**** Supplied material ****

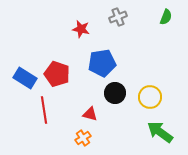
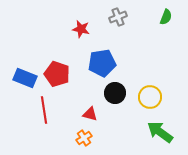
blue rectangle: rotated 10 degrees counterclockwise
orange cross: moved 1 px right
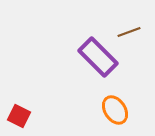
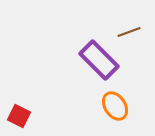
purple rectangle: moved 1 px right, 3 px down
orange ellipse: moved 4 px up
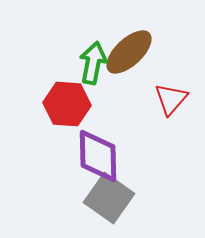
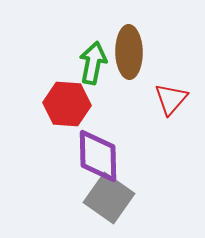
brown ellipse: rotated 48 degrees counterclockwise
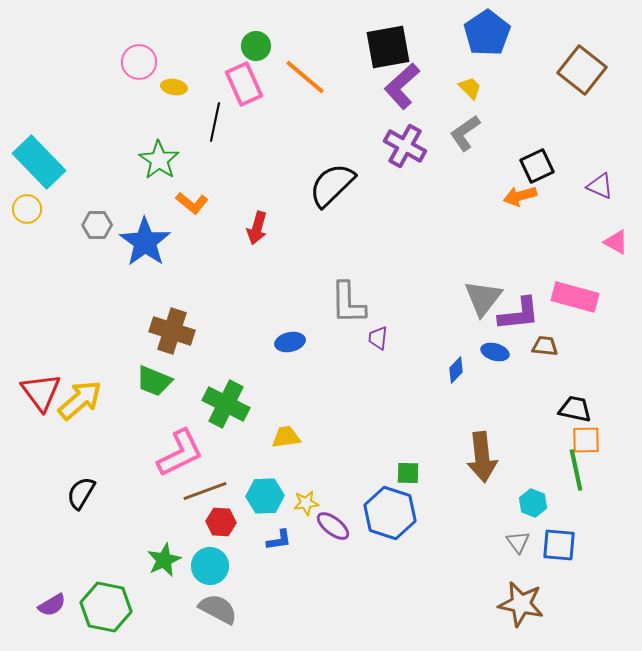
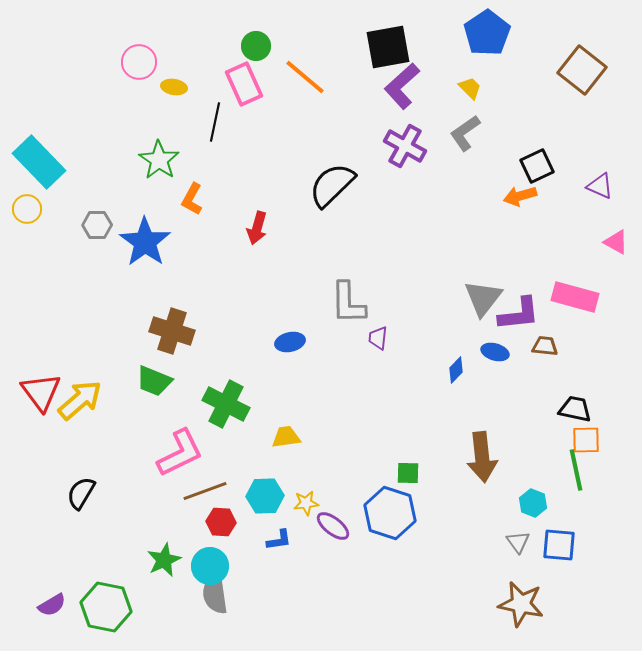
orange L-shape at (192, 203): moved 4 px up; rotated 80 degrees clockwise
gray semicircle at (218, 609): moved 3 px left, 15 px up; rotated 126 degrees counterclockwise
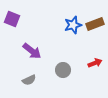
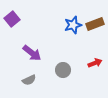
purple square: rotated 28 degrees clockwise
purple arrow: moved 2 px down
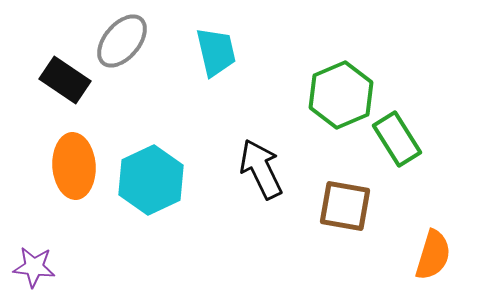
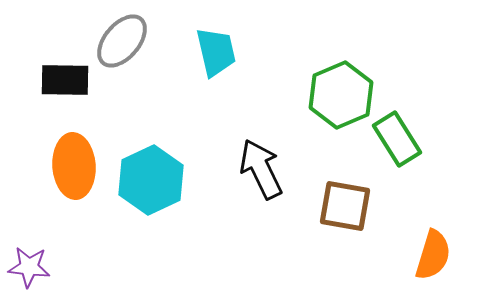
black rectangle: rotated 33 degrees counterclockwise
purple star: moved 5 px left
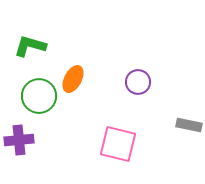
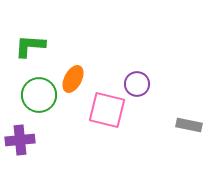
green L-shape: rotated 12 degrees counterclockwise
purple circle: moved 1 px left, 2 px down
green circle: moved 1 px up
purple cross: moved 1 px right
pink square: moved 11 px left, 34 px up
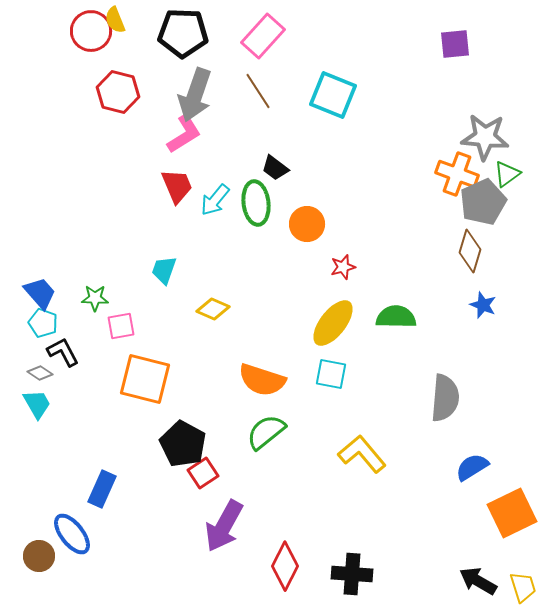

****

[Task statement]: Whenever the string "rotated" shows up in a line of the records, copy that line.

[Reply]:
blue rectangle: rotated 10 degrees counterclockwise
brown ellipse: rotated 48 degrees counterclockwise
orange L-shape at (192, 203): moved 4 px up; rotated 80 degrees clockwise
gray semicircle at (218, 609): moved 3 px left, 15 px up; rotated 126 degrees counterclockwise
purple square: rotated 28 degrees clockwise
black rectangle: rotated 33 degrees counterclockwise
green L-shape: rotated 12 degrees counterclockwise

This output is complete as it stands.